— Instructions for the task —
Write back every line of the listing exactly, excluding images.

— Records provided —
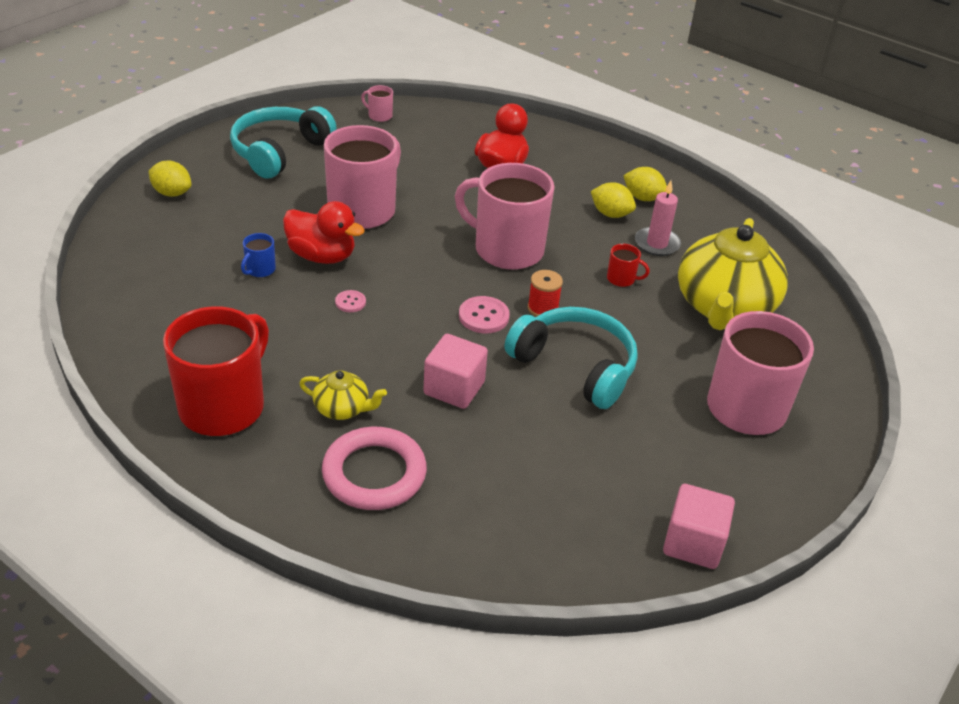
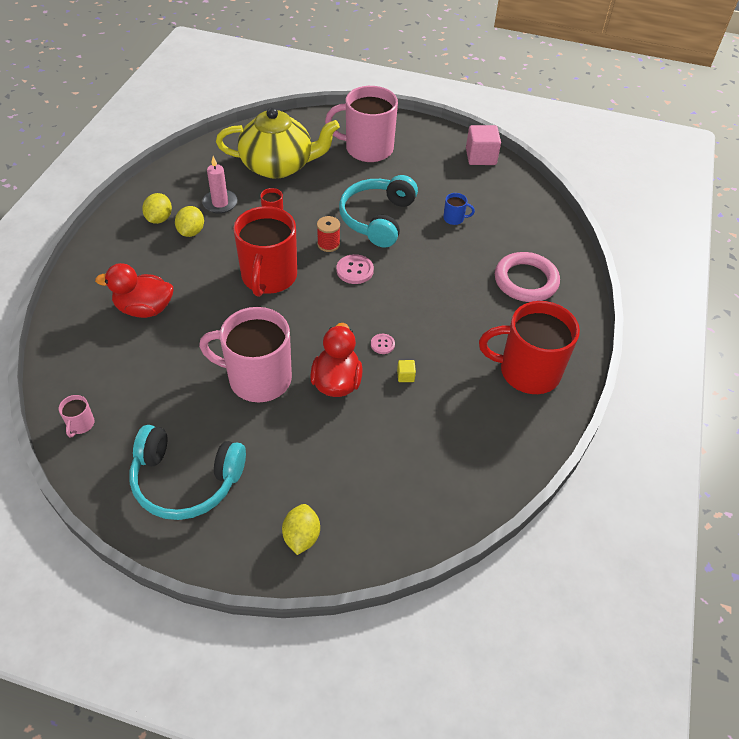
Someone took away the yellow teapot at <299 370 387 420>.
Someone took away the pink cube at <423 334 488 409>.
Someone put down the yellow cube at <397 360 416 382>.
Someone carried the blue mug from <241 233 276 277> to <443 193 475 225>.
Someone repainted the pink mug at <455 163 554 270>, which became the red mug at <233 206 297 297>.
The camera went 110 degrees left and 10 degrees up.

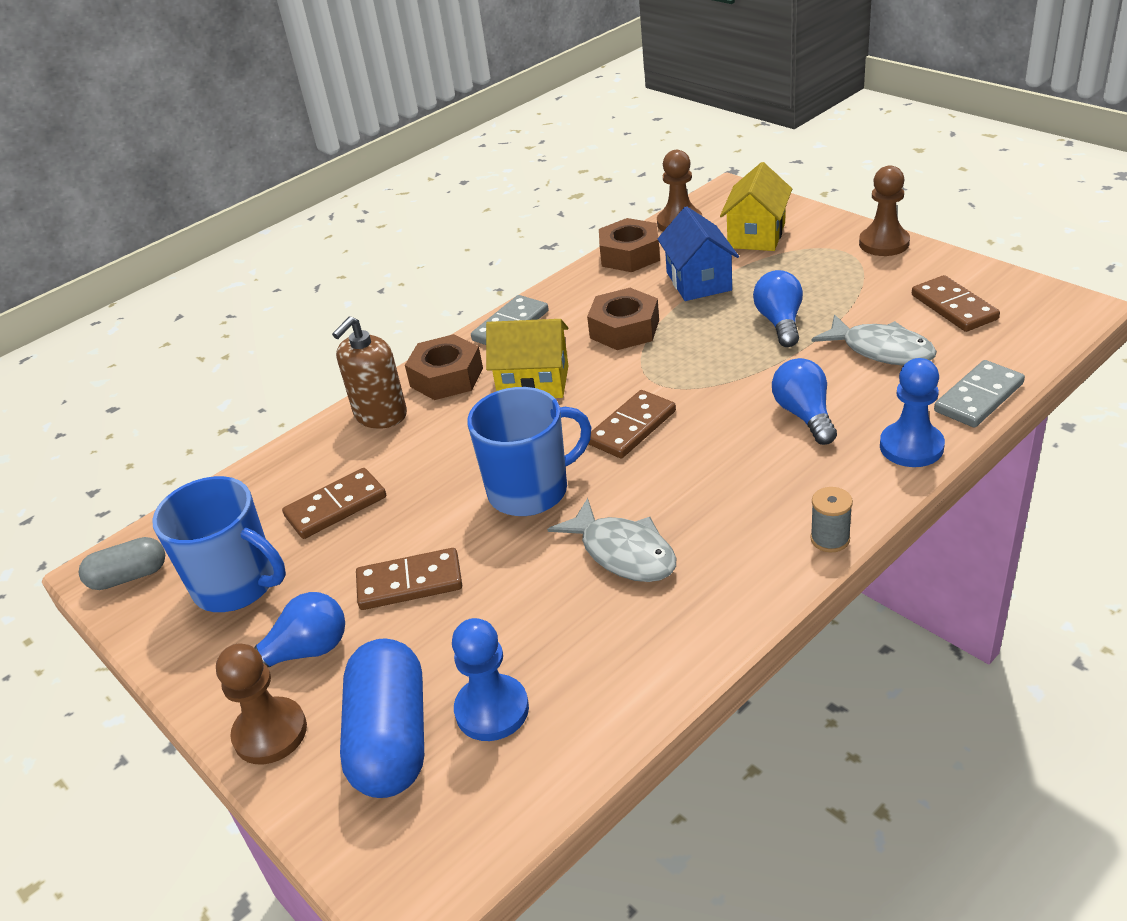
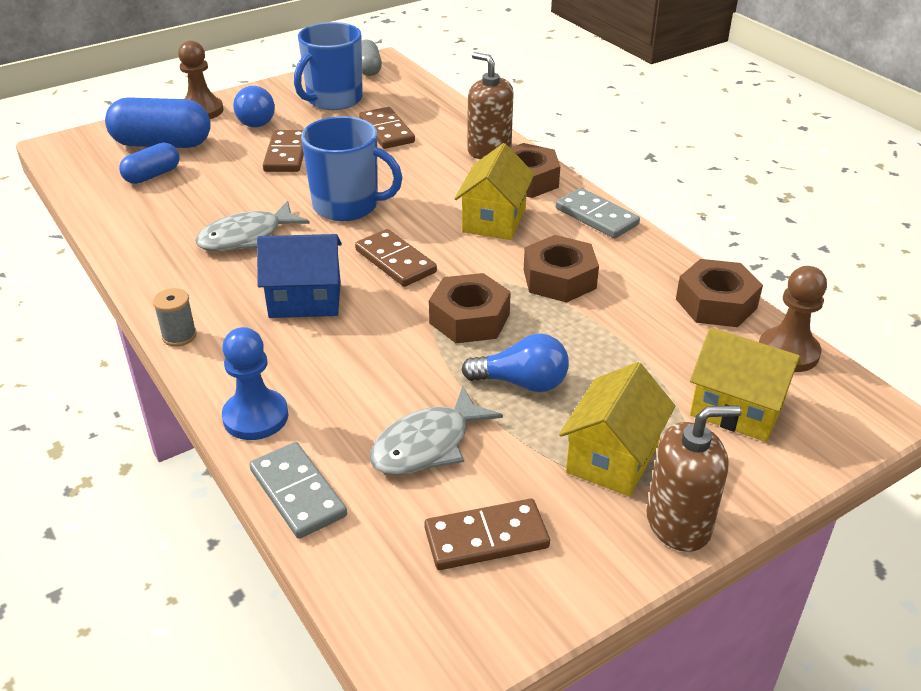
Someone took away the blue light bulb at <772 358 837 445>.
Someone put down the brown nut at <429 273 511 343>.
Someone put down the yellow house at <559 362 676 497>.
Someone carried the blue house from <657 206 739 301> to <257 234 342 318>.
Someone swapped the blue pawn at <452 618 529 741> for the blue capsule at <119 143 180 184>.
Someone swapped the brown pawn at <859 165 910 256> for the brown soap dispenser at <646 405 741 552>.
Someone rotated the blue mug at <467 387 592 516> by 60 degrees counterclockwise.
The camera went 95 degrees right and 0 degrees up.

— Written answer —
Someone took away the yellow teapot at <299 370 387 420>.
Someone took away the pink cube at <423 334 488 409>.
Someone put down the yellow cube at <397 360 416 382>.
Someone carried the blue mug from <241 233 276 277> to <443 193 475 225>.
Someone repainted the pink mug at <455 163 554 270>, which became the red mug at <233 206 297 297>.
The camera went 110 degrees left and 10 degrees up.

Someone took away the blue light bulb at <772 358 837 445>.
Someone put down the brown nut at <429 273 511 343>.
Someone put down the yellow house at <559 362 676 497>.
Someone carried the blue house from <657 206 739 301> to <257 234 342 318>.
Someone swapped the blue pawn at <452 618 529 741> for the blue capsule at <119 143 180 184>.
Someone swapped the brown pawn at <859 165 910 256> for the brown soap dispenser at <646 405 741 552>.
Someone rotated the blue mug at <467 387 592 516> by 60 degrees counterclockwise.
The camera went 95 degrees right and 0 degrees up.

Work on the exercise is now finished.